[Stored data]
════
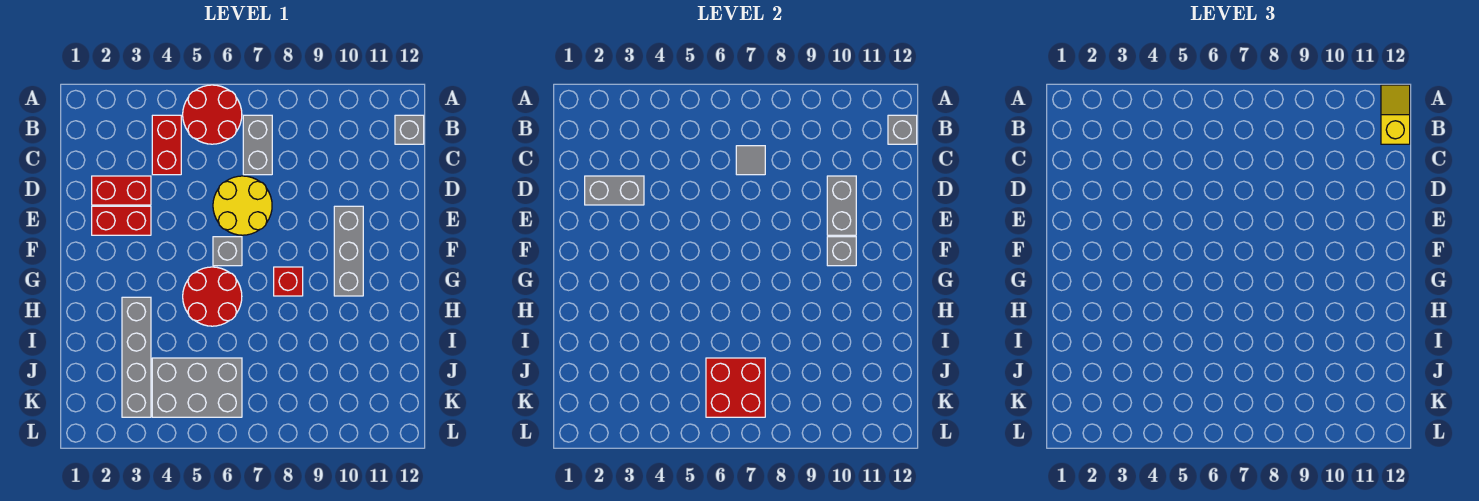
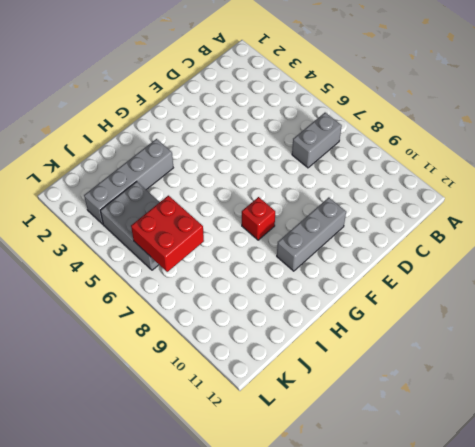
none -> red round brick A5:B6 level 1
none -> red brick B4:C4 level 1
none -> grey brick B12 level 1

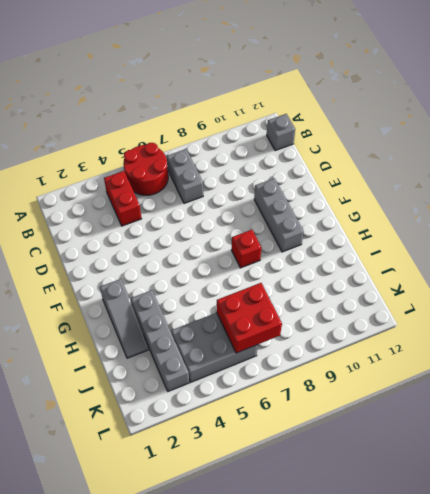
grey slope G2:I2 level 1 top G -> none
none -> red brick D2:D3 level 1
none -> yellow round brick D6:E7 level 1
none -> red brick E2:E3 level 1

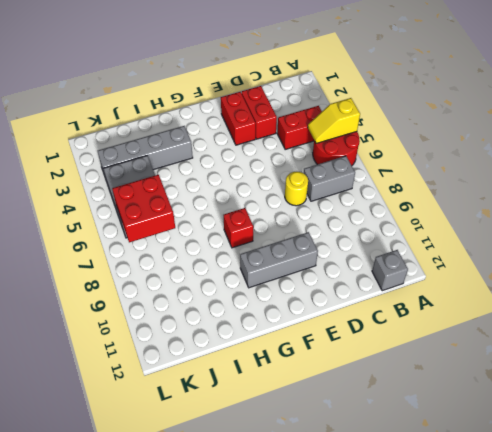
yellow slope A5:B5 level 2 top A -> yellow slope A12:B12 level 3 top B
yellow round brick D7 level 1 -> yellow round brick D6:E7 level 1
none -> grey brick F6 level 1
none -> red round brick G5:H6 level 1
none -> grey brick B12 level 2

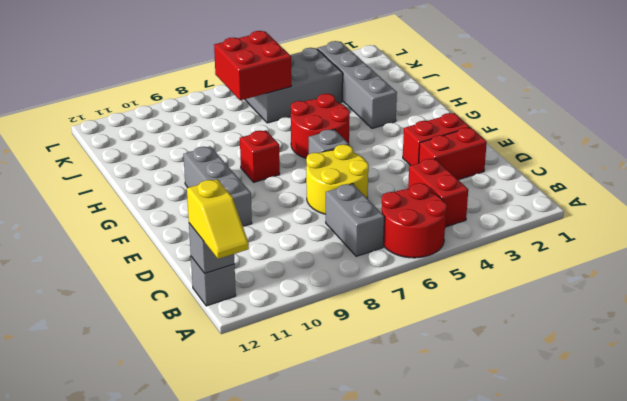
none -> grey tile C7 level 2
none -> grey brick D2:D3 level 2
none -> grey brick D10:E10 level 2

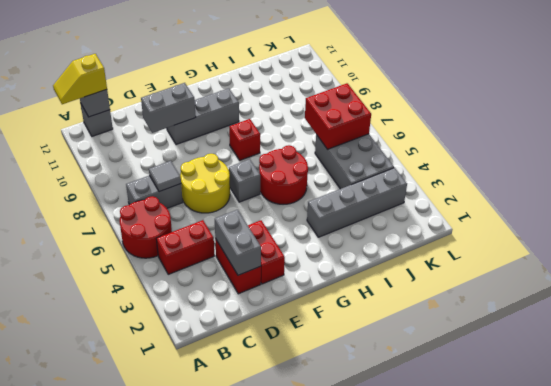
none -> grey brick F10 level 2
════
__YOUR INSTRUCTIONS__: Print the records above word for word, omitting any picture they contain.

__TASK SOLUTION__:
none -> red round brick A5:B6 level 1
none -> red brick B4:C4 level 1
none -> grey brick B12 level 1

grey slope G2:I2 level 1 top G -> none
none -> red brick D2:D3 level 1
none -> yellow round brick D6:E7 level 1
none -> red brick E2:E3 level 1

yellow slope A5:B5 level 2 top A -> yellow slope A12:B12 level 3 top B
yellow round brick D7 level 1 -> yellow round brick D6:E7 level 1
none -> grey brick F6 level 1
none -> red round brick G5:H6 level 1
none -> grey brick B12 level 2

none -> grey tile C7 level 2
none -> grey brick D2:D3 level 2
none -> grey brick D10:E10 level 2

none -> grey brick F10 level 2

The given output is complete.